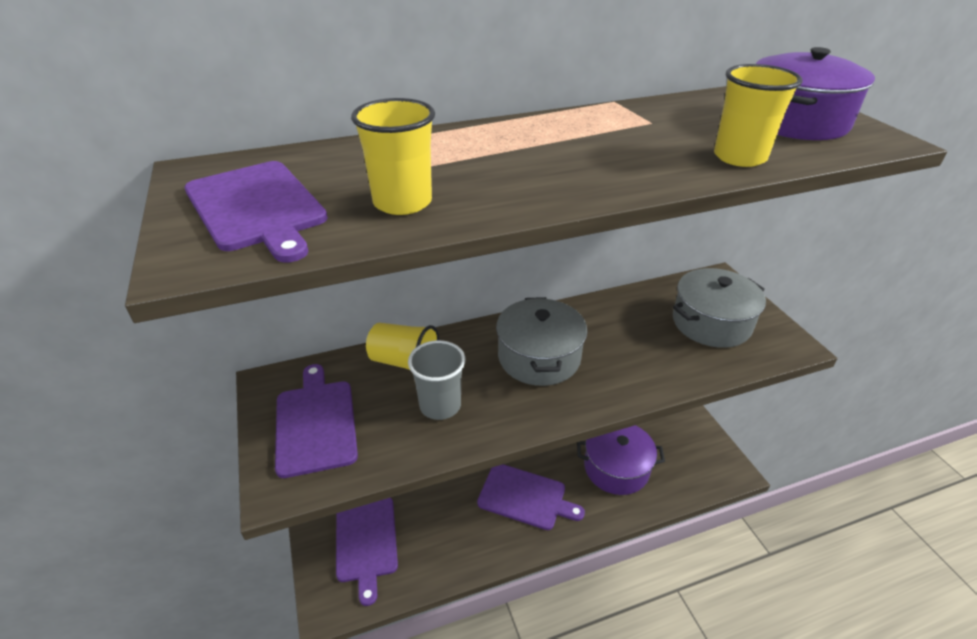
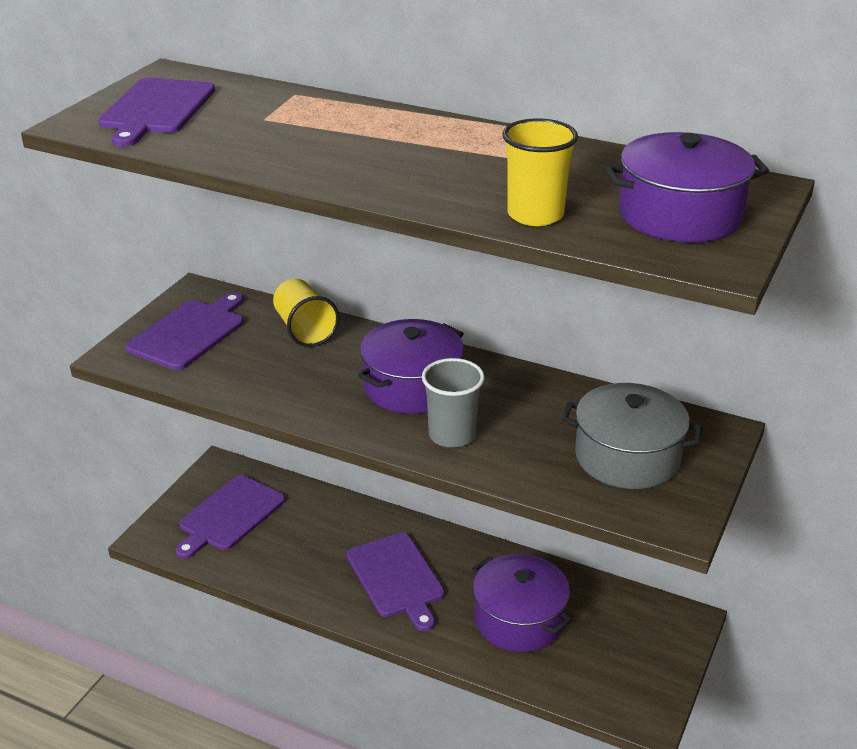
camera: 45 degrees right, 5 degrees down
yellow cup [351,98,435,215] -> none
grey cup [408,340,465,420] -> grey cup moved to [422,358,485,448]
grey pot [496,297,587,386] -> purple pot [358,319,464,414]

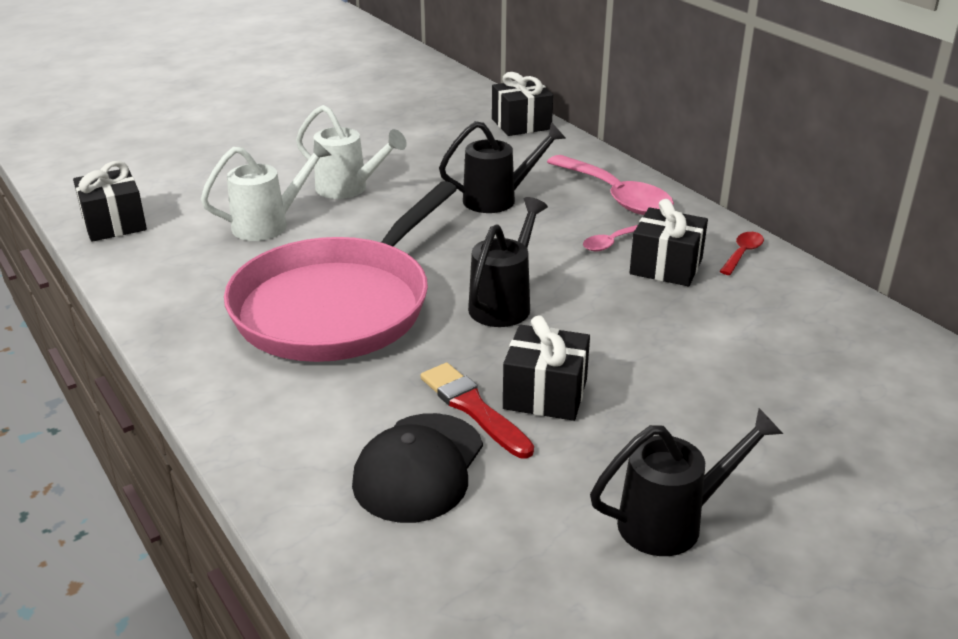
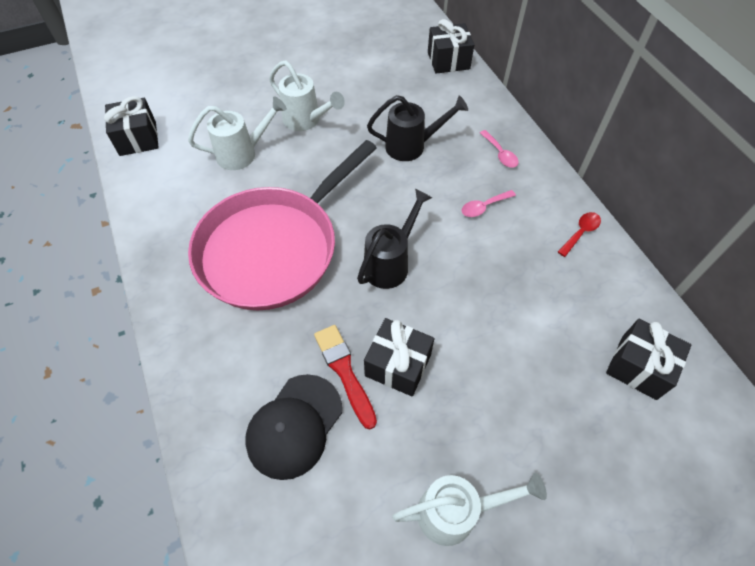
camera: 10 degrees right, 25 degrees up
pink spoon [547,155,674,215] -> pink spoon [480,130,519,168], size x0.47
black watering can [590,408,783,556] -> white watering can [392,473,547,546]
black gift [629,199,708,286] -> black gift moved to [606,319,691,400]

#####

* DESCRIPTION OF THE TASK *
All that is needed is the data above, repeated exactly, without the pictures.

* ANSWER TO THE PROBLEM *
camera: 45 degrees right, 5 degrees down
yellow cup [351,98,435,215] -> none
grey cup [408,340,465,420] -> grey cup moved to [422,358,485,448]
grey pot [496,297,587,386] -> purple pot [358,319,464,414]

camera: 10 degrees right, 25 degrees up
pink spoon [547,155,674,215] -> pink spoon [480,130,519,168], size x0.47
black watering can [590,408,783,556] -> white watering can [392,473,547,546]
black gift [629,199,708,286] -> black gift moved to [606,319,691,400]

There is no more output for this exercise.